ASSIGNED TASK. All of the data is to be printed again exactly as it appears.

====== MATERIAL PROVIDED

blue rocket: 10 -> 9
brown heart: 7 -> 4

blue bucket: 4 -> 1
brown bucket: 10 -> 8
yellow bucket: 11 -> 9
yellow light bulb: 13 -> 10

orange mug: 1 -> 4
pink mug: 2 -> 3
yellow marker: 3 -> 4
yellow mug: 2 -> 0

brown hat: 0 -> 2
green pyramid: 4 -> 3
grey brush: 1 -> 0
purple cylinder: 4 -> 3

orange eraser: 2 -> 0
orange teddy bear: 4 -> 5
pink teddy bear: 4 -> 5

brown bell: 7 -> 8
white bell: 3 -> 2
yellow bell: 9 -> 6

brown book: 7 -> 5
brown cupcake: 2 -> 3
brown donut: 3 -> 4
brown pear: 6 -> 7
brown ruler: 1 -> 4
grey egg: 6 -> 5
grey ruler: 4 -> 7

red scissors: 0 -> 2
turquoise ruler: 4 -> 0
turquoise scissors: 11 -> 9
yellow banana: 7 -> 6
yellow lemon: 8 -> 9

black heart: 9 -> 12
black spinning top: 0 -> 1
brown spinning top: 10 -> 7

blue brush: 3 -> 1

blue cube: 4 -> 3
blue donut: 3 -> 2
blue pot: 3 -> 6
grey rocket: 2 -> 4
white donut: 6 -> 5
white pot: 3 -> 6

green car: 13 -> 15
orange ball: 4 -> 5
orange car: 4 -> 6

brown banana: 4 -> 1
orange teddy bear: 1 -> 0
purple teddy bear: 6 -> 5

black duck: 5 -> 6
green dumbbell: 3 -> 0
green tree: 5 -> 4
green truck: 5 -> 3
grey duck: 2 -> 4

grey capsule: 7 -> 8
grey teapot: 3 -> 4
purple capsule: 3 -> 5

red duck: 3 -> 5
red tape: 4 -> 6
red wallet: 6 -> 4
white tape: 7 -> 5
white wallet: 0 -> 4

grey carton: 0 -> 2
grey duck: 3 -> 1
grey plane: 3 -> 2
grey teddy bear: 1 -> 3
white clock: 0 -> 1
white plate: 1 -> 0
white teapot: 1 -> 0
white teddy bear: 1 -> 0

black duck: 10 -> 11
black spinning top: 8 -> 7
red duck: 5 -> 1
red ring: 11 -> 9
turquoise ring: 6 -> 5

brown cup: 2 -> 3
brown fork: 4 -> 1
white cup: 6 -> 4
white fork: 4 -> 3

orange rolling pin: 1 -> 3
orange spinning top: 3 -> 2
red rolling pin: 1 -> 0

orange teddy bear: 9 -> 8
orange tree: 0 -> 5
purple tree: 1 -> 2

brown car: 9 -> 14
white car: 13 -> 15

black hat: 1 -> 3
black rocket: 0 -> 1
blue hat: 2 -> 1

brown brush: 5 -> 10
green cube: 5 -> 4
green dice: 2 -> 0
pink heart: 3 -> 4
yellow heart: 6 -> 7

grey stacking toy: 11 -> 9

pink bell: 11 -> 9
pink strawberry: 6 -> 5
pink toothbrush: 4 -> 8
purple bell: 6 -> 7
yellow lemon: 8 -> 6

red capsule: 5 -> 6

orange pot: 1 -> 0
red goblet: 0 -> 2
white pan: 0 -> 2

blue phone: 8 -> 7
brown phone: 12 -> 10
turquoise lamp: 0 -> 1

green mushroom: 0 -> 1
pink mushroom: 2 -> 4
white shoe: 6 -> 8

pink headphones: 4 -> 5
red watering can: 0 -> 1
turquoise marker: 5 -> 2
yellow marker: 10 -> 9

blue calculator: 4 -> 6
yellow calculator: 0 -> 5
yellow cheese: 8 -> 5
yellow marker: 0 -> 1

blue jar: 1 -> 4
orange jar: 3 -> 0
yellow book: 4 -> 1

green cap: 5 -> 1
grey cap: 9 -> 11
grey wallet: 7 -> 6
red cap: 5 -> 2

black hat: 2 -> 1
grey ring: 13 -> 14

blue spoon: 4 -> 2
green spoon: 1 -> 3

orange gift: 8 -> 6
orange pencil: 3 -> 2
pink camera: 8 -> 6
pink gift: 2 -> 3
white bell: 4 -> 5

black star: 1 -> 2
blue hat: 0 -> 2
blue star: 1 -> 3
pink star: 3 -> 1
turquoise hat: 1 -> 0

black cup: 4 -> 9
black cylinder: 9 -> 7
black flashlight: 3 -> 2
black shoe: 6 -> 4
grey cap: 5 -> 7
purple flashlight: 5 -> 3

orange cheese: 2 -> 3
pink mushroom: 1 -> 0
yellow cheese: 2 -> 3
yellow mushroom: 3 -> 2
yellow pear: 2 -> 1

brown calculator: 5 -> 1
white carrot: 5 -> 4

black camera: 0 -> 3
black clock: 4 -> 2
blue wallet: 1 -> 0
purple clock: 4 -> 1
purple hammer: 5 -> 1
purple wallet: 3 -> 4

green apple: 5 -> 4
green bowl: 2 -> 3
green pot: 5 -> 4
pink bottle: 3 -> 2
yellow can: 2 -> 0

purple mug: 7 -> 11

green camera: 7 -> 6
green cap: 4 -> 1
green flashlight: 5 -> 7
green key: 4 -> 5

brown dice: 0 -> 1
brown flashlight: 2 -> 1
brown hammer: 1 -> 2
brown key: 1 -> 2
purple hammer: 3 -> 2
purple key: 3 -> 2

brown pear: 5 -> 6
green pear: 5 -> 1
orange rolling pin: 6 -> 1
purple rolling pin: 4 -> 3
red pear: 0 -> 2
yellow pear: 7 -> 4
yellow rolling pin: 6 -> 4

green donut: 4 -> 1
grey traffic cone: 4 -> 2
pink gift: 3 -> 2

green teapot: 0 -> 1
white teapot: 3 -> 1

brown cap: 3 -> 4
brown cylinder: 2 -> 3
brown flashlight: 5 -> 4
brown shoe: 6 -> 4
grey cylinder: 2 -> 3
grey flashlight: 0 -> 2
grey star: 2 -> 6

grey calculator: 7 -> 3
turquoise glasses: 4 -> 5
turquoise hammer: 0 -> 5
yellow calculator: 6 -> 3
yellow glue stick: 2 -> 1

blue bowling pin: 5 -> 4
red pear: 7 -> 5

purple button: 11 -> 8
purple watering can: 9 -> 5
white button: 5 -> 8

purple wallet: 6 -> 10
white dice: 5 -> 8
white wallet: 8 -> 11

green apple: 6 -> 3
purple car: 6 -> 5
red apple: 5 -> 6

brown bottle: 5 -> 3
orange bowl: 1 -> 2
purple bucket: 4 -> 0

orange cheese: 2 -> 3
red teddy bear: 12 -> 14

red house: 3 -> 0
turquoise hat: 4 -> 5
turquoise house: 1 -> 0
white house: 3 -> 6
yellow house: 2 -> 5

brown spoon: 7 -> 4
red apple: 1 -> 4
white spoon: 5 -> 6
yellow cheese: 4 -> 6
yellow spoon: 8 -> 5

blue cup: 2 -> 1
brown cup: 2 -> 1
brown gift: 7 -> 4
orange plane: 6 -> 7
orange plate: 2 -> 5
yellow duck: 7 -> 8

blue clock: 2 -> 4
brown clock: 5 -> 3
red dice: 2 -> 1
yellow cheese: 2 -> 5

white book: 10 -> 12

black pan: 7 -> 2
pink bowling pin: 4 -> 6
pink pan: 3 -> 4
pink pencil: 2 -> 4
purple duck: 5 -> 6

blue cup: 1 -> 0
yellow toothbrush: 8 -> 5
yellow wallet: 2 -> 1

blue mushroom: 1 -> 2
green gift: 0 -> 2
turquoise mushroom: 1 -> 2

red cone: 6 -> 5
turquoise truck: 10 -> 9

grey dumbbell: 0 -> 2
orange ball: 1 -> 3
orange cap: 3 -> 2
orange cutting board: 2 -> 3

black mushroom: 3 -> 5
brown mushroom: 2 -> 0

============

TASK RESPONSE.
blue rocket: 10 -> 9
brown heart: 7 -> 4

blue bucket: 4 -> 1
brown bucket: 10 -> 8
yellow bucket: 11 -> 9
yellow light bulb: 13 -> 10

orange mug: 1 -> 4
pink mug: 2 -> 3
yellow marker: 3 -> 4
yellow mug: 2 -> 0

brown hat: 0 -> 2
green pyramid: 4 -> 3
grey brush: 1 -> 0
purple cylinder: 4 -> 3

orange eraser: 2 -> 0
orange teddy bear: 4 -> 5
pink teddy bear: 4 -> 5

brown bell: 7 -> 8
white bell: 3 -> 2
yellow bell: 9 -> 6

brown book: 7 -> 5
brown cupcake: 2 -> 3
brown donut: 3 -> 4
brown pear: 6 -> 7
brown ruler: 1 -> 4
grey egg: 6 -> 5
grey ruler: 4 -> 7

red scissors: 0 -> 2
turquoise ruler: 4 -> 0
turquoise scissors: 11 -> 9
yellow banana: 7 -> 6
yellow lemon: 8 -> 9

black heart: 9 -> 12
black spinning top: 0 -> 1
brown spinning top: 10 -> 7

blue brush: 3 -> 1

blue cube: 4 -> 3
blue donut: 3 -> 2
blue pot: 3 -> 6
grey rocket: 2 -> 4
white donut: 6 -> 5
white pot: 3 -> 6

green car: 13 -> 15
orange ball: 4 -> 5
orange car: 4 -> 6

brown banana: 4 -> 1
orange teddy bear: 1 -> 0
purple teddy bear: 6 -> 5

black duck: 5 -> 6
green dumbbell: 3 -> 0
green tree: 5 -> 4
green truck: 5 -> 3
grey duck: 2 -> 4

grey capsule: 7 -> 8
grey teapot: 3 -> 4
purple capsule: 3 -> 5

red duck: 3 -> 5
red tape: 4 -> 6
red wallet: 6 -> 4
white tape: 7 -> 5
white wallet: 0 -> 4

grey carton: 0 -> 2
grey duck: 3 -> 1
grey plane: 3 -> 2
grey teddy bear: 1 -> 3
white clock: 0 -> 1
white plate: 1 -> 0
white teapot: 1 -> 0
white teddy bear: 1 -> 0

black duck: 10 -> 11
black spinning top: 8 -> 7
red duck: 5 -> 1
red ring: 11 -> 9
turquoise ring: 6 -> 5

brown cup: 2 -> 3
brown fork: 4 -> 1
white cup: 6 -> 4
white fork: 4 -> 3

orange rolling pin: 1 -> 3
orange spinning top: 3 -> 2
red rolling pin: 1 -> 0

orange teddy bear: 9 -> 8
orange tree: 0 -> 5
purple tree: 1 -> 2

brown car: 9 -> 14
white car: 13 -> 15

black hat: 1 -> 3
black rocket: 0 -> 1
blue hat: 2 -> 1

brown brush: 5 -> 10
green cube: 5 -> 4
green dice: 2 -> 0
pink heart: 3 -> 4
yellow heart: 6 -> 7

grey stacking toy: 11 -> 9

pink bell: 11 -> 9
pink strawberry: 6 -> 5
pink toothbrush: 4 -> 8
purple bell: 6 -> 7
yellow lemon: 8 -> 6

red capsule: 5 -> 6

orange pot: 1 -> 0
red goblet: 0 -> 2
white pan: 0 -> 2

blue phone: 8 -> 7
brown phone: 12 -> 10
turquoise lamp: 0 -> 1

green mushroom: 0 -> 1
pink mushroom: 2 -> 4
white shoe: 6 -> 8

pink headphones: 4 -> 5
red watering can: 0 -> 1
turquoise marker: 5 -> 2
yellow marker: 10 -> 9

blue calculator: 4 -> 6
yellow calculator: 0 -> 5
yellow cheese: 8 -> 5
yellow marker: 0 -> 1

blue jar: 1 -> 4
orange jar: 3 -> 0
yellow book: 4 -> 1

green cap: 5 -> 1
grey cap: 9 -> 11
grey wallet: 7 -> 6
red cap: 5 -> 2

black hat: 2 -> 1
grey ring: 13 -> 14

blue spoon: 4 -> 2
green spoon: 1 -> 3

orange gift: 8 -> 6
orange pencil: 3 -> 2
pink camera: 8 -> 6
pink gift: 2 -> 3
white bell: 4 -> 5

black star: 1 -> 2
blue hat: 0 -> 2
blue star: 1 -> 3
pink star: 3 -> 1
turquoise hat: 1 -> 0

black cup: 4 -> 9
black cylinder: 9 -> 7
black flashlight: 3 -> 2
black shoe: 6 -> 4
grey cap: 5 -> 7
purple flashlight: 5 -> 3

orange cheese: 2 -> 3
pink mushroom: 1 -> 0
yellow cheese: 2 -> 3
yellow mushroom: 3 -> 2
yellow pear: 2 -> 1

brown calculator: 5 -> 1
white carrot: 5 -> 4

black camera: 0 -> 3
black clock: 4 -> 2
blue wallet: 1 -> 0
purple clock: 4 -> 1
purple hammer: 5 -> 1
purple wallet: 3 -> 4

green apple: 5 -> 4
green bowl: 2 -> 3
green pot: 5 -> 4
pink bottle: 3 -> 2
yellow can: 2 -> 0

purple mug: 7 -> 11

green camera: 7 -> 6
green cap: 4 -> 1
green flashlight: 5 -> 7
green key: 4 -> 5

brown dice: 0 -> 1
brown flashlight: 2 -> 1
brown hammer: 1 -> 2
brown key: 1 -> 2
purple hammer: 3 -> 2
purple key: 3 -> 2

brown pear: 5 -> 6
green pear: 5 -> 1
orange rolling pin: 6 -> 1
purple rolling pin: 4 -> 3
red pear: 0 -> 2
yellow pear: 7 -> 4
yellow rolling pin: 6 -> 4

green donut: 4 -> 1
grey traffic cone: 4 -> 2
pink gift: 3 -> 2

green teapot: 0 -> 1
white teapot: 3 -> 1

brown cap: 3 -> 4
brown cylinder: 2 -> 3
brown flashlight: 5 -> 4
brown shoe: 6 -> 4
grey cylinder: 2 -> 3
grey flashlight: 0 -> 2
grey star: 2 -> 6

grey calculator: 7 -> 3
turquoise glasses: 4 -> 5
turquoise hammer: 0 -> 5
yellow calculator: 6 -> 3
yellow glue stick: 2 -> 1

blue bowling pin: 5 -> 4
red pear: 7 -> 5

purple button: 11 -> 8
purple watering can: 9 -> 5
white button: 5 -> 8

purple wallet: 6 -> 10
white dice: 5 -> 8
white wallet: 8 -> 11

green apple: 6 -> 3
purple car: 6 -> 5
red apple: 5 -> 6

brown bottle: 5 -> 3
orange bowl: 1 -> 2
purple bucket: 4 -> 0

orange cheese: 2 -> 3
red teddy bear: 12 -> 14

red house: 3 -> 0
turquoise hat: 4 -> 5
turquoise house: 1 -> 0
white house: 3 -> 6
yellow house: 2 -> 5

brown spoon: 7 -> 4
red apple: 1 -> 4
white spoon: 5 -> 6
yellow cheese: 4 -> 6
yellow spoon: 8 -> 5

blue cup: 2 -> 1
brown cup: 2 -> 1
brown gift: 7 -> 4
orange plane: 6 -> 7
orange plate: 2 -> 5
yellow duck: 7 -> 8

blue clock: 2 -> 4
brown clock: 5 -> 3
red dice: 2 -> 1
yellow cheese: 2 -> 5

white book: 10 -> 12

black pan: 7 -> 2
pink bowling pin: 4 -> 6
pink pan: 3 -> 4
pink pencil: 2 -> 4
purple duck: 5 -> 6

blue cup: 1 -> 0
yellow toothbrush: 8 -> 5
yellow wallet: 2 -> 1

blue mushroom: 1 -> 2
green gift: 0 -> 2
turquoise mushroom: 1 -> 2

red cone: 6 -> 5
turquoise truck: 10 -> 9

grey dumbbell: 0 -> 2
orange ball: 1 -> 3
orange cap: 3 -> 2
orange cutting board: 2 -> 3

black mushroom: 3 -> 5
brown mushroom: 2 -> 0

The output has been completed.